[To be done] Return each line of the records that contains the word "square".

[Provided material]
╔══

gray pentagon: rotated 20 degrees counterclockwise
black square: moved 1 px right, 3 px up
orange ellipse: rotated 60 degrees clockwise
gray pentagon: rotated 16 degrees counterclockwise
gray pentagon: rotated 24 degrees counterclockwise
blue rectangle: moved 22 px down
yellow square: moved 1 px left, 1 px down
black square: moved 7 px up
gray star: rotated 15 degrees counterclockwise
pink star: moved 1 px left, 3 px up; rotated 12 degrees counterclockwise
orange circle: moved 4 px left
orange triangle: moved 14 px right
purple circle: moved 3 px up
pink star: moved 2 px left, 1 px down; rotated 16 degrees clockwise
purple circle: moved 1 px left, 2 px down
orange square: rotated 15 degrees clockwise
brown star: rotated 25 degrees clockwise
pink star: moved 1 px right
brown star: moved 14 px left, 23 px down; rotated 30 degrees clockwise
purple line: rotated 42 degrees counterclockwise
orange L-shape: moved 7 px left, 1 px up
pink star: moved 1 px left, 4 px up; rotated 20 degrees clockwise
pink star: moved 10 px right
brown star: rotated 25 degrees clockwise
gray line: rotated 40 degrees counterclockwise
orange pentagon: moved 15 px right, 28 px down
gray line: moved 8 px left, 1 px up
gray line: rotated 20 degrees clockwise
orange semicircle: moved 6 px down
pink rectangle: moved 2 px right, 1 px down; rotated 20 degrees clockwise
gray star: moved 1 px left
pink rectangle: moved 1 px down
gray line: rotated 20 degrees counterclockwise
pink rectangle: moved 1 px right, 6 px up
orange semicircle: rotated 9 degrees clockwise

╚══
╔══

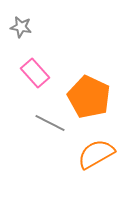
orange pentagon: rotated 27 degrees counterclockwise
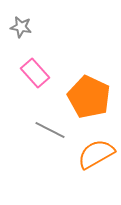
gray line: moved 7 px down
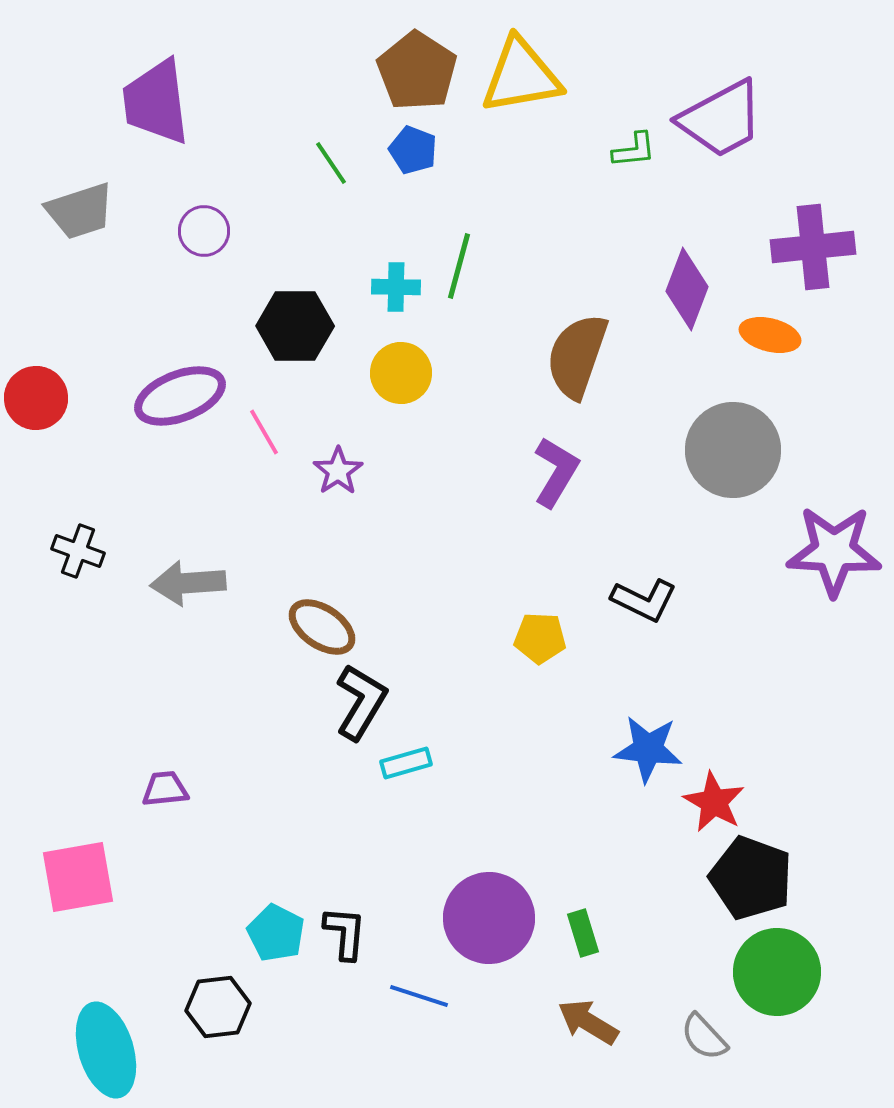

╚══
╔══

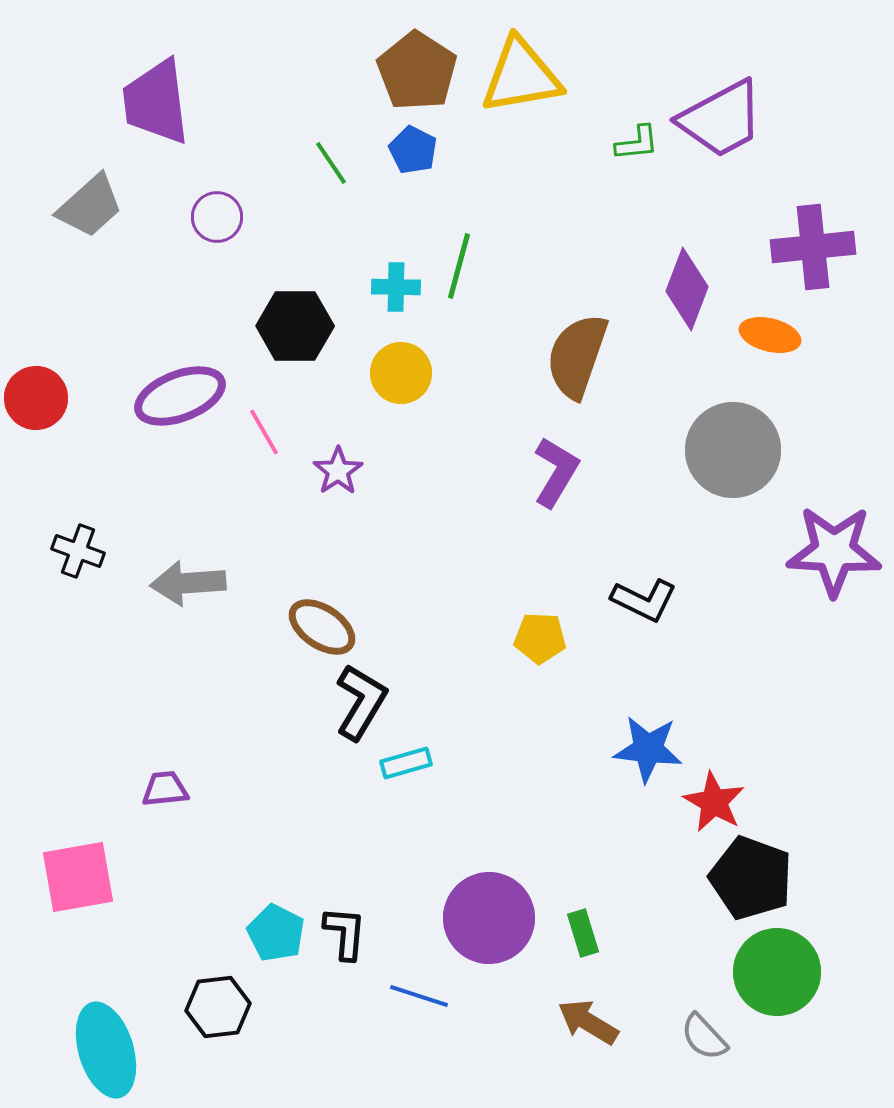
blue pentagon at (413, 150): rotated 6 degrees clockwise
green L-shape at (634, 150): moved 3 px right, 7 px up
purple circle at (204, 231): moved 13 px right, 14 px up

╚══

[Answer in full]
black square: moved 1 px right, 3 px up
yellow square: moved 1 px left, 1 px down
black square: moved 7 px up
orange square: rotated 15 degrees clockwise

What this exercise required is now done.